# Work required
Respond with the count alone after checking every line in the material below for "tape".

# Material for this task
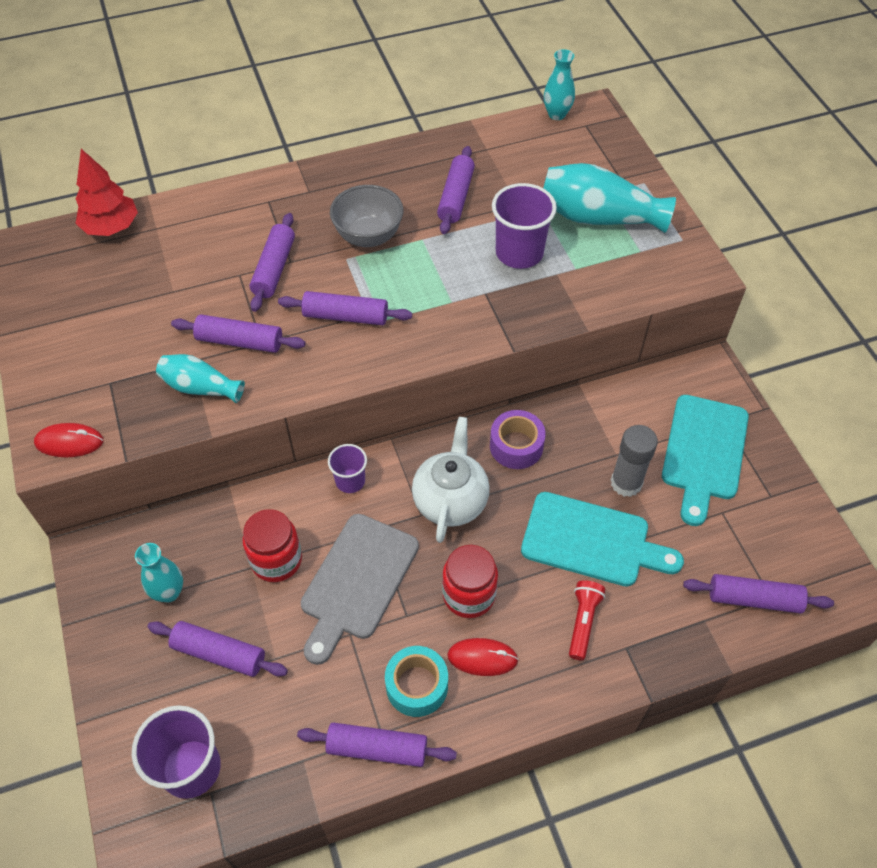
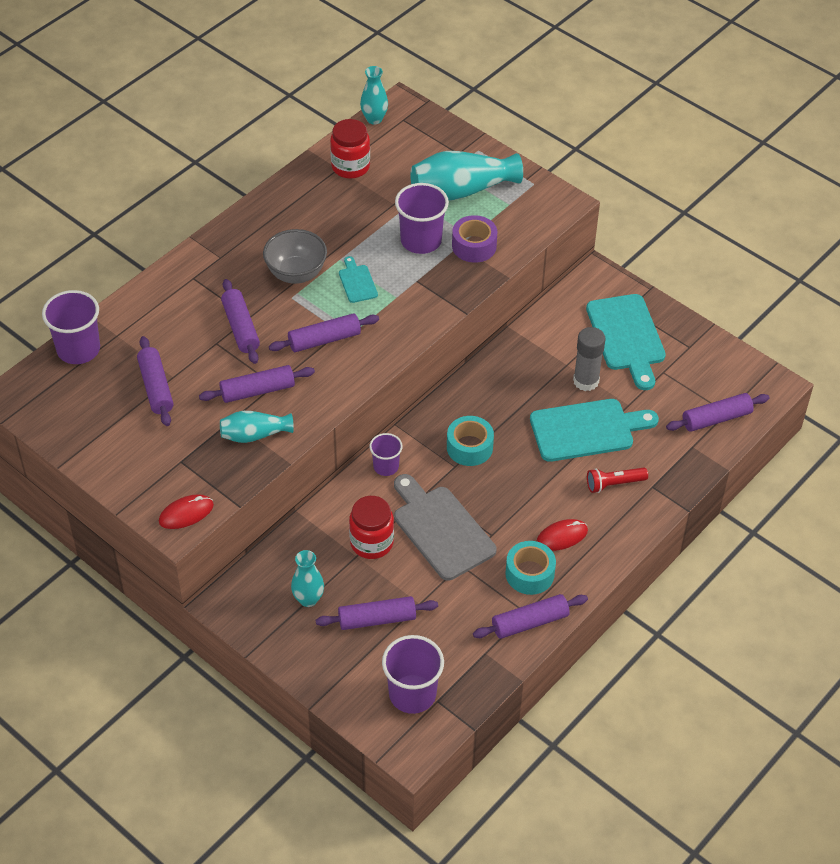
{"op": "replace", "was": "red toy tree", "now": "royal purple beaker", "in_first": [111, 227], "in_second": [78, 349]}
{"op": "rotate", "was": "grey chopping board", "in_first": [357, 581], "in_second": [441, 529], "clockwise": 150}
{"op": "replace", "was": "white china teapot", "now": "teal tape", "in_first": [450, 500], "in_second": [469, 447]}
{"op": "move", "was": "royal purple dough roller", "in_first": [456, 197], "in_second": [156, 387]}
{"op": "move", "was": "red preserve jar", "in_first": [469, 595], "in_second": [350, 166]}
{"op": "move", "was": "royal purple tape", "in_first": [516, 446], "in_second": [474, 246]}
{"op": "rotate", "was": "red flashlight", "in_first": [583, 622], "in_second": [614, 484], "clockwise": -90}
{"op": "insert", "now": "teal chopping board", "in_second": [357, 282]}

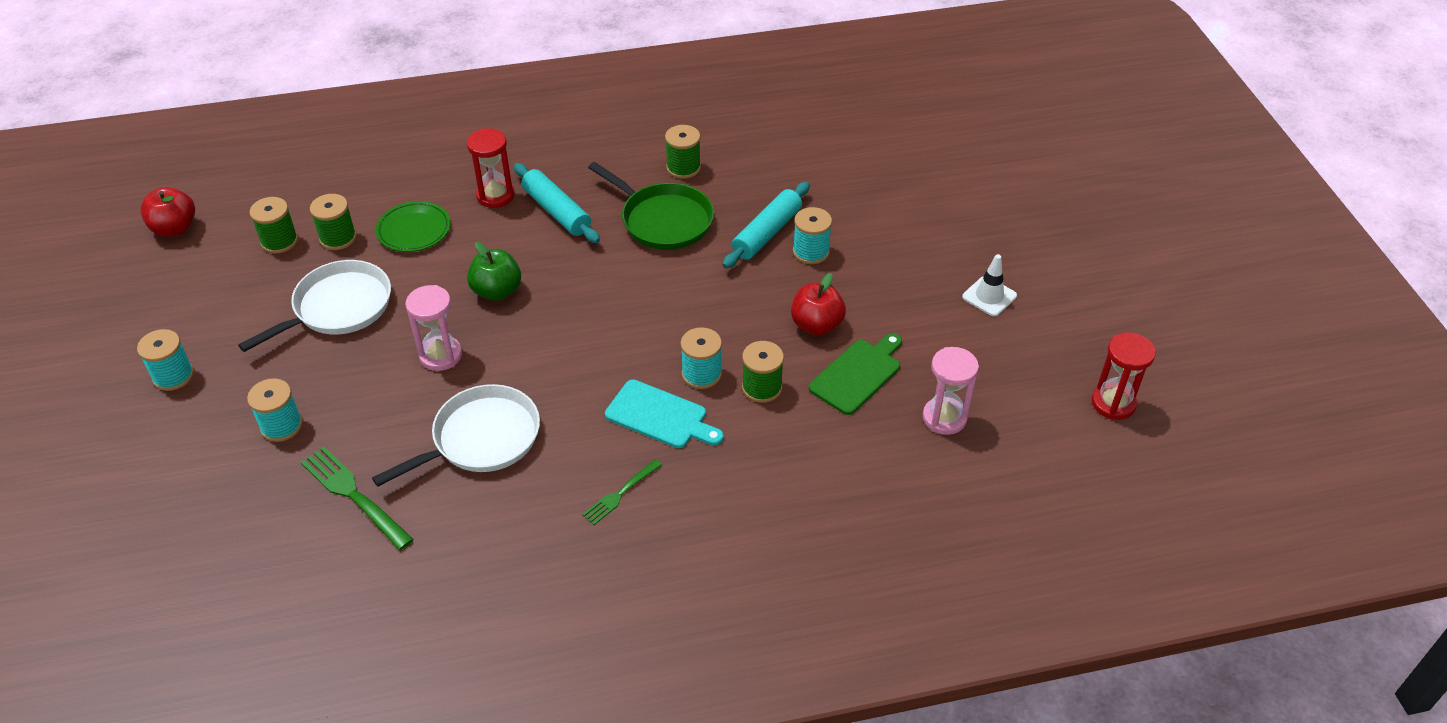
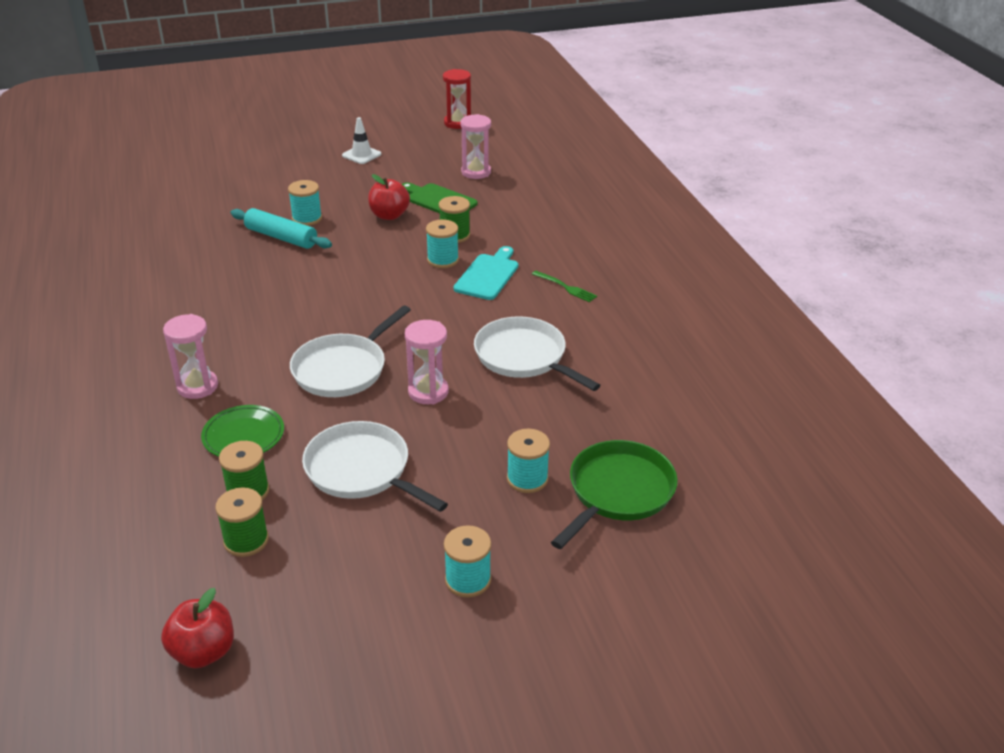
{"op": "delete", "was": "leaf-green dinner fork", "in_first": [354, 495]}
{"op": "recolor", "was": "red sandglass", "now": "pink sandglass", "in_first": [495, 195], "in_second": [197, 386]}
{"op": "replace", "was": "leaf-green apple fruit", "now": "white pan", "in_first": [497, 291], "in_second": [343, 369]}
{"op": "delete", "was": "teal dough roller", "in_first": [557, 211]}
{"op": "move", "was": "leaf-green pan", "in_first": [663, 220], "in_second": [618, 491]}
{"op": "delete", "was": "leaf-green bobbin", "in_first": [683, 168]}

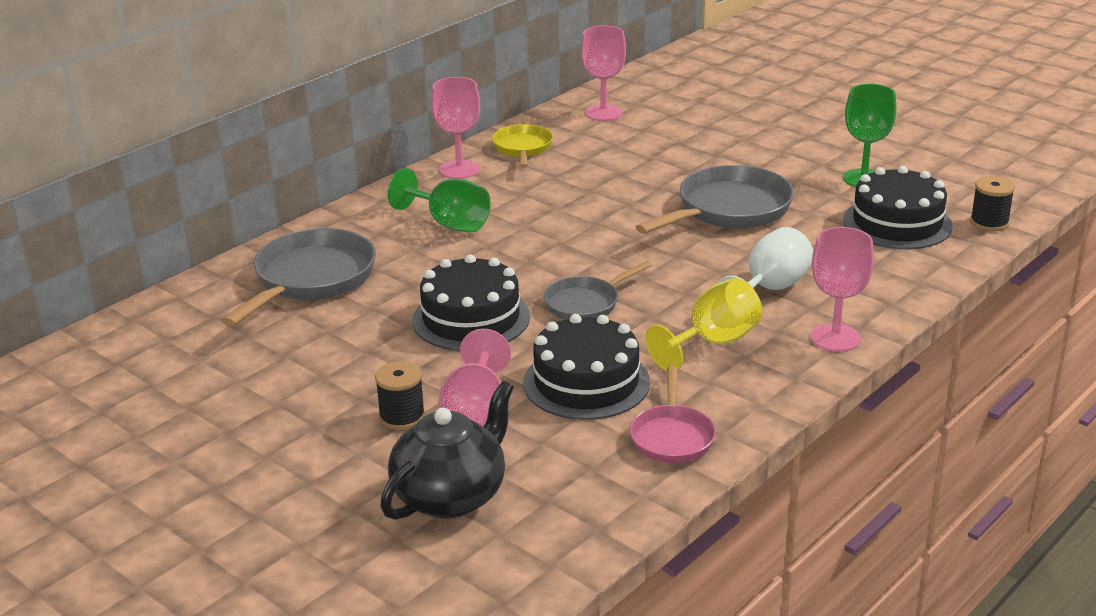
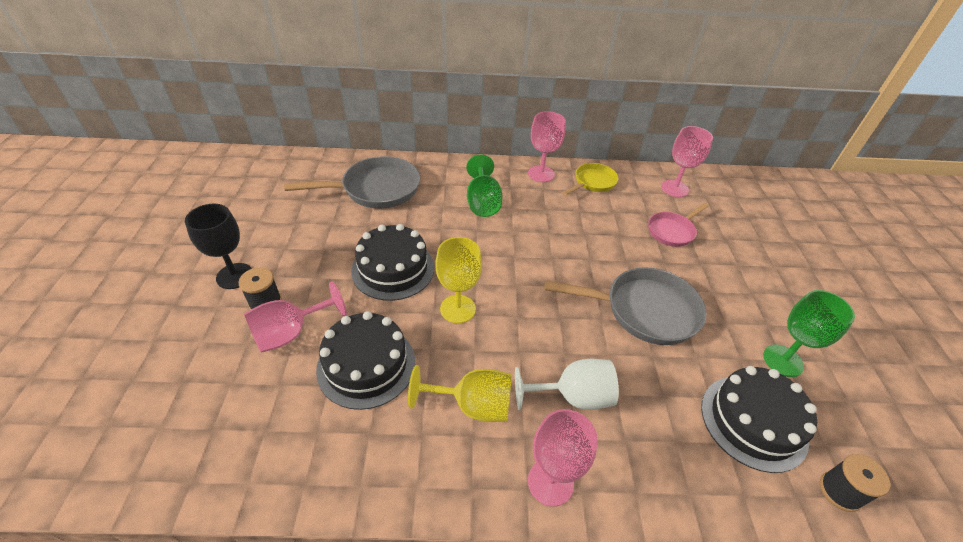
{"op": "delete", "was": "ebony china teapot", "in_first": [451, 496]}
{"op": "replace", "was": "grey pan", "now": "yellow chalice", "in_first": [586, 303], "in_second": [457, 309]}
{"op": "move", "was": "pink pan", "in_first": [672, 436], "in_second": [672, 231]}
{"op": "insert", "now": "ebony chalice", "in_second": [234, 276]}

# Answer to this task
2